The answer is a stretch of the material below, returned exactly: the line containing "72, 690, 108)", the line containing "84, 421, 118)", and all lines between.

DATA IN THIS EXERCISE »

BEGIN

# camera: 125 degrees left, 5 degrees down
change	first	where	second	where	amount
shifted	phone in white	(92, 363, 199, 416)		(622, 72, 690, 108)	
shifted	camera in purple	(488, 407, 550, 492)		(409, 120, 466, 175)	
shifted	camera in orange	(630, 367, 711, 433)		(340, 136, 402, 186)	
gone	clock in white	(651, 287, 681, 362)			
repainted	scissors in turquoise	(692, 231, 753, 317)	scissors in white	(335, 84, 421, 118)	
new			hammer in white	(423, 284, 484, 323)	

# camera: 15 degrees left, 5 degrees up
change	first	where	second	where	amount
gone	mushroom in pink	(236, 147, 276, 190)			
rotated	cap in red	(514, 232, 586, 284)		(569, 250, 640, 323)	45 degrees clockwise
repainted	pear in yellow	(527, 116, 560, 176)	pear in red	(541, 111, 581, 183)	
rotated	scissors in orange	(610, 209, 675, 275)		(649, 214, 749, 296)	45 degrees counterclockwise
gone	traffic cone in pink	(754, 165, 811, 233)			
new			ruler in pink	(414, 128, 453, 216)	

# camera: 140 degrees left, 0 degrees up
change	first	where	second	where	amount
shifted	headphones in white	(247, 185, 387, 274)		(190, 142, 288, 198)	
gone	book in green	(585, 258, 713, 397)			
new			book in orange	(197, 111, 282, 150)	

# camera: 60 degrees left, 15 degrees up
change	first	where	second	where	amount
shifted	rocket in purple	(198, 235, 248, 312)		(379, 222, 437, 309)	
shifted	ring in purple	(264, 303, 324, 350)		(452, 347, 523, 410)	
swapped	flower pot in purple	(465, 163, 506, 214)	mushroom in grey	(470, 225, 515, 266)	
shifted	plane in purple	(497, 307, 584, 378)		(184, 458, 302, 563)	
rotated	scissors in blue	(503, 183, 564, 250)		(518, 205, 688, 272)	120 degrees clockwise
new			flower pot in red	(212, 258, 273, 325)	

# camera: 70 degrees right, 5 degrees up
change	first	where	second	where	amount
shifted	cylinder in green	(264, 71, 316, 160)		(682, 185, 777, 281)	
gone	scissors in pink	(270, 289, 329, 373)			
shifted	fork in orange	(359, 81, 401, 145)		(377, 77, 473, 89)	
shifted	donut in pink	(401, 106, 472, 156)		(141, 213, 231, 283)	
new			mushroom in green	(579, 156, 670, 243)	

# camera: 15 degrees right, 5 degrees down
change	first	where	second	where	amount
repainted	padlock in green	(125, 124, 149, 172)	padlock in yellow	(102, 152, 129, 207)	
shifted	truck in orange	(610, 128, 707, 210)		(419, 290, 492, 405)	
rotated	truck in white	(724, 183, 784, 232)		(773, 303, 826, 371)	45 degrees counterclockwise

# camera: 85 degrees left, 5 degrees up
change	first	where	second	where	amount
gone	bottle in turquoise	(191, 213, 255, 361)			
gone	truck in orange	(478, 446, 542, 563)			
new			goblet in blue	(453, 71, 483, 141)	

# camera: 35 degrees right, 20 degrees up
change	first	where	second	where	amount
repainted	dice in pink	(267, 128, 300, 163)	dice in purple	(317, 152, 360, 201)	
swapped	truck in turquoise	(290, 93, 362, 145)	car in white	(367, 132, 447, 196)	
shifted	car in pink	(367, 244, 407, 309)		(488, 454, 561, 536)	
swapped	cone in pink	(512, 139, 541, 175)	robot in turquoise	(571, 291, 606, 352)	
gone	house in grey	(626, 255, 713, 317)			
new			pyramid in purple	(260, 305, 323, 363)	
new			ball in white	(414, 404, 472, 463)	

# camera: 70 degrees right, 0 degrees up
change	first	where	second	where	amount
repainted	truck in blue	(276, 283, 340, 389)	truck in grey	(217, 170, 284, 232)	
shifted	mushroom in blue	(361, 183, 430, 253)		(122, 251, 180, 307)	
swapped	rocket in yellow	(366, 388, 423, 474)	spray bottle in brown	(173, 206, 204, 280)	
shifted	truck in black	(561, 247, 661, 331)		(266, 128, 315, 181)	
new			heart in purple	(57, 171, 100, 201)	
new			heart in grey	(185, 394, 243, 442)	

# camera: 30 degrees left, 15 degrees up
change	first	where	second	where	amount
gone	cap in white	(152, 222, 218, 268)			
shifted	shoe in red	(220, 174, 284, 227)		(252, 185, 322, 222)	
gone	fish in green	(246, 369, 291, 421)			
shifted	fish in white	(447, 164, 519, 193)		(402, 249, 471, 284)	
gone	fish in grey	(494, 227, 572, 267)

END

WRITTEN SOLUTION »
shifted	phone in white	(92, 363, 199, 416)		(622, 72, 690, 108)	
shifted	camera in purple	(488, 407, 550, 492)		(409, 120, 466, 175)	
shifted	camera in orange	(630, 367, 711, 433)		(340, 136, 402, 186)	
gone	clock in white	(651, 287, 681, 362)			
repainted	scissors in turquoise	(692, 231, 753, 317)	scissors in white	(335, 84, 421, 118)	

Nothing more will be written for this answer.